▶ [Work order] Which lines below contain "glasses"? Pull them out.

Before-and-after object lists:
###

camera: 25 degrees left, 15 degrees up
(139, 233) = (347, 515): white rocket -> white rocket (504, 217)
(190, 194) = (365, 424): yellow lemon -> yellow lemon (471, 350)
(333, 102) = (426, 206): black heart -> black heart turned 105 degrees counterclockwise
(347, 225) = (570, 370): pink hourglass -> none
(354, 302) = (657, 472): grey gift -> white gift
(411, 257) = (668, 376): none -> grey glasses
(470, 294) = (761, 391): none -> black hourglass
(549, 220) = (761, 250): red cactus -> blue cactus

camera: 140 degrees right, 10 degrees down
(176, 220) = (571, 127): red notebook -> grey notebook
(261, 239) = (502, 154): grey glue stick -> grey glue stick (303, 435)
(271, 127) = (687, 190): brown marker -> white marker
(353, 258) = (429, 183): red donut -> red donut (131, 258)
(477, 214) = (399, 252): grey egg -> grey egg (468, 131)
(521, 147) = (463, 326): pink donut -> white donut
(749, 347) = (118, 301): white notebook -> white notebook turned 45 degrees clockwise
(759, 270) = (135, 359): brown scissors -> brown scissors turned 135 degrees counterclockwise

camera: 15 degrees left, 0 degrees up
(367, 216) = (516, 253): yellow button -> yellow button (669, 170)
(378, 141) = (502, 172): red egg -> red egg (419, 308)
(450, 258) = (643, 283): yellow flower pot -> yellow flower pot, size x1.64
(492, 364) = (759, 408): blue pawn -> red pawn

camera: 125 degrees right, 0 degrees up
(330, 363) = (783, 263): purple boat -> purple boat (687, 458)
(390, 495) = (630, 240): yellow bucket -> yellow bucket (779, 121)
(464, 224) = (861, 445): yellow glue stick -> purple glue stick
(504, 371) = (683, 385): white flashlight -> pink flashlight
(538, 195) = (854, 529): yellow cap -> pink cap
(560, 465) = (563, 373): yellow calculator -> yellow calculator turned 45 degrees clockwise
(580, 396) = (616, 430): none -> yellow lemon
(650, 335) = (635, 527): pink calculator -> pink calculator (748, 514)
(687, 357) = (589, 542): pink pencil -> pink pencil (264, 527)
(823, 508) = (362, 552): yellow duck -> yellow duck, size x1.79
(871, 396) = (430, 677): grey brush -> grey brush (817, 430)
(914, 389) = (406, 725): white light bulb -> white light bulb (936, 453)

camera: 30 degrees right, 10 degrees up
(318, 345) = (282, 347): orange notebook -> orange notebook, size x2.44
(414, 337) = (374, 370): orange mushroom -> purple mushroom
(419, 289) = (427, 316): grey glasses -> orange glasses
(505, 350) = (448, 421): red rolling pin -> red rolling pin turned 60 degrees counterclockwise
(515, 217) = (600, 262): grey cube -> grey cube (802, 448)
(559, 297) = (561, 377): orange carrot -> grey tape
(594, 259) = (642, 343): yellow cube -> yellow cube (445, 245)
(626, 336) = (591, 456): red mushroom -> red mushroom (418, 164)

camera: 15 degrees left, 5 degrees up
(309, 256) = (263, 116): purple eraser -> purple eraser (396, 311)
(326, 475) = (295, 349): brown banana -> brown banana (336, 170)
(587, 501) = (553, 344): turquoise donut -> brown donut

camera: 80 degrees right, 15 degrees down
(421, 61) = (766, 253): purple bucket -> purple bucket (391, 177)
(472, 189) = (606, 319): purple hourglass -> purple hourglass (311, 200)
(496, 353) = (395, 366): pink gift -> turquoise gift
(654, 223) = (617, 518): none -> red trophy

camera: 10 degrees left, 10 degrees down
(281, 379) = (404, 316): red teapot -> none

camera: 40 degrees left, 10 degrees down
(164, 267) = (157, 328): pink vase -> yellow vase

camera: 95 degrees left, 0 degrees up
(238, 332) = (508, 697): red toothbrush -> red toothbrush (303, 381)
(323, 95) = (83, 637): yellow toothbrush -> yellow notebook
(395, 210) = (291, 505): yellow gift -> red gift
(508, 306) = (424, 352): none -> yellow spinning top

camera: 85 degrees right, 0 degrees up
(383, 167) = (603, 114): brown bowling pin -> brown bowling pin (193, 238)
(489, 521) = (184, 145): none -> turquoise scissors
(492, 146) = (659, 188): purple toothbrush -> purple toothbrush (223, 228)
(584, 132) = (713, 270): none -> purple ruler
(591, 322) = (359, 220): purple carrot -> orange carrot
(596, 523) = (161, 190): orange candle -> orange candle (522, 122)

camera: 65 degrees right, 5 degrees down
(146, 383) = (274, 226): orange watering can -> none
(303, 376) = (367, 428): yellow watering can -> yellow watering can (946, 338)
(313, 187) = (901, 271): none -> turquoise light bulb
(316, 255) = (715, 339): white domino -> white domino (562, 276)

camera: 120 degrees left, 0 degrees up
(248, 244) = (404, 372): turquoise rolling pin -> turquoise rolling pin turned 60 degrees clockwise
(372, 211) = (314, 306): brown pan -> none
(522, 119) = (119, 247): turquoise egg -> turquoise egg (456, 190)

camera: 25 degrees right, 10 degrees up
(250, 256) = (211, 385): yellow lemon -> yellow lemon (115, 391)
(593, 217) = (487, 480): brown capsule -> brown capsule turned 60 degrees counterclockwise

###

▶ [Written answer]
(411, 257) = (668, 376): none -> grey glasses
(419, 289) = (427, 316): grey glasses -> orange glasses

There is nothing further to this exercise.